[[ Given information open ]]
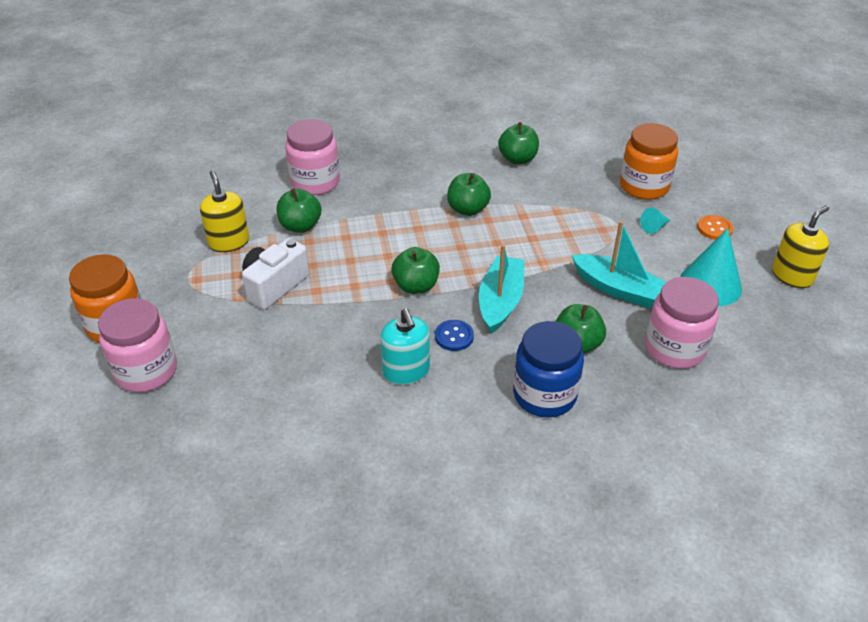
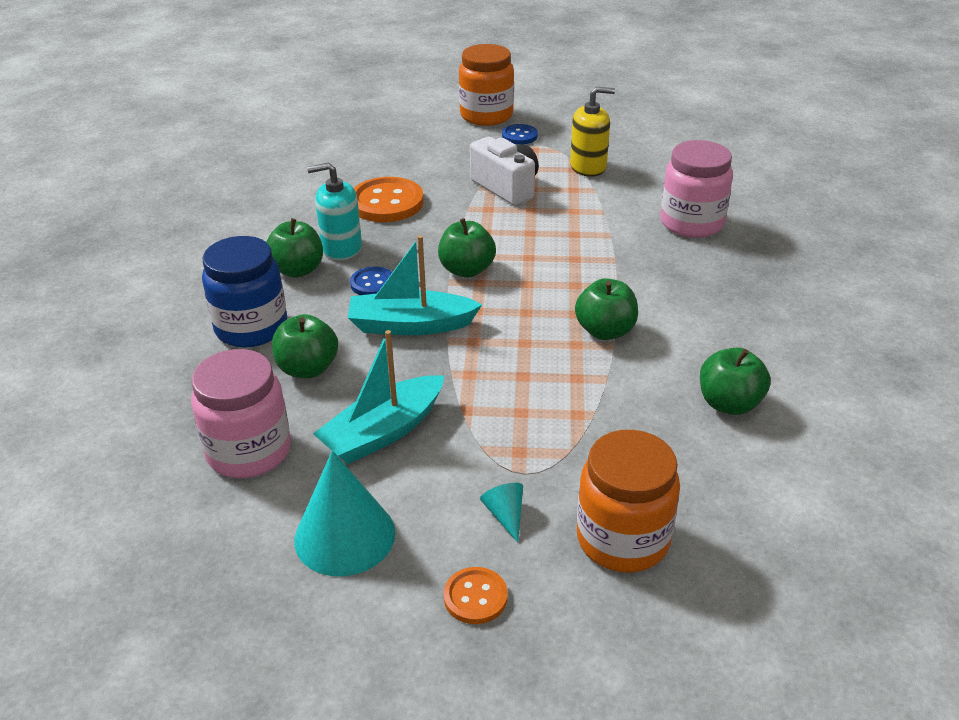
camera: 105 degrees right, 5 degrees down
(146, 371) = (422, 127): pink jar -> none
(166, 293) = (519, 136): none -> blue button
(300, 226) = (604, 208): green apple -> green apple (297, 270)
(317, 360) = (386, 202): none -> orange button
(500, 301) = (411, 325): turquoise boat -> turquoise boat turned 150 degrees clockwise
(792, 276) = (312, 659): yellow soap dispenser -> none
[[ Given information closed ]]
• _Exercise description_:
What lines in the entries contain "degrees"? Report each one by copying it.

• _Expected answer_:
camera: 105 degrees right, 5 degrees down
(500, 301) = (411, 325): turquoise boat -> turquoise boat turned 150 degrees clockwise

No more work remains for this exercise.